> _Information shown_:
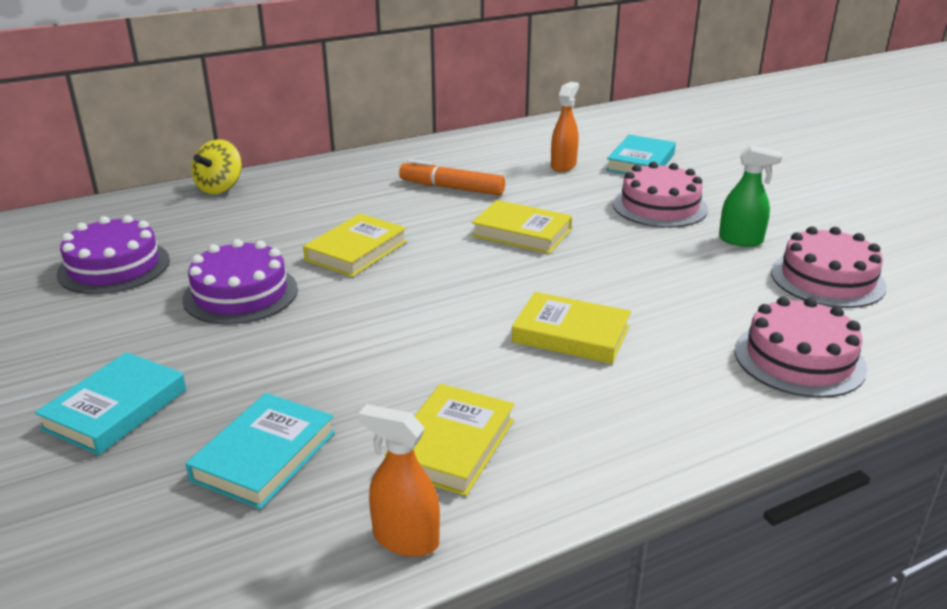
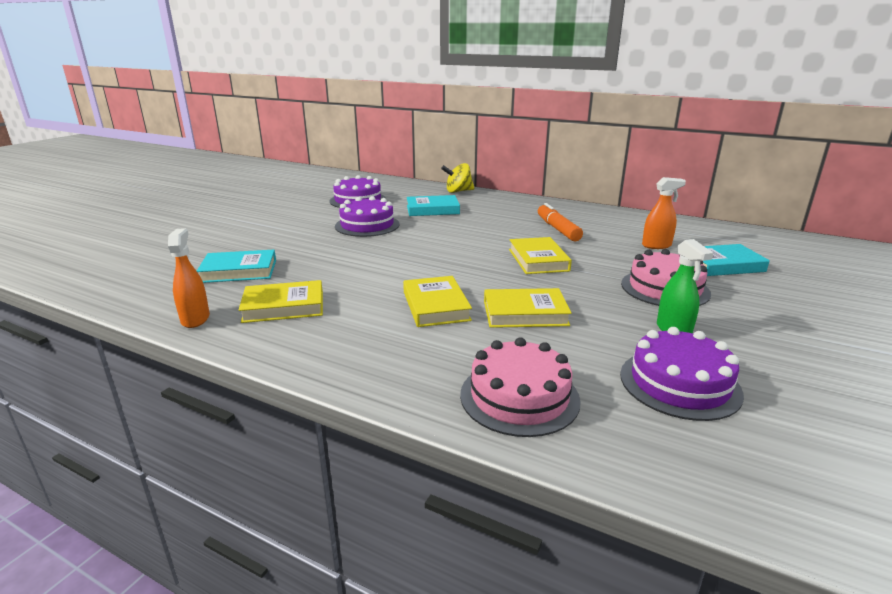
camera: 55 degrees right, 5 degrees down
turquoise book [35,352,186,455] -> turquoise book moved to [407,195,460,216]
yellow book [303,214,407,277] -> yellow book moved to [484,288,572,328]
pink cake [771,227,887,308] -> purple cake [620,327,744,421]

> _Work to complete_:
When you restate the listing, keep every word as it is and drop the pictures.

> _Response to this task_:
camera: 55 degrees right, 5 degrees down
turquoise book [35,352,186,455] -> turquoise book moved to [407,195,460,216]
yellow book [303,214,407,277] -> yellow book moved to [484,288,572,328]
pink cake [771,227,887,308] -> purple cake [620,327,744,421]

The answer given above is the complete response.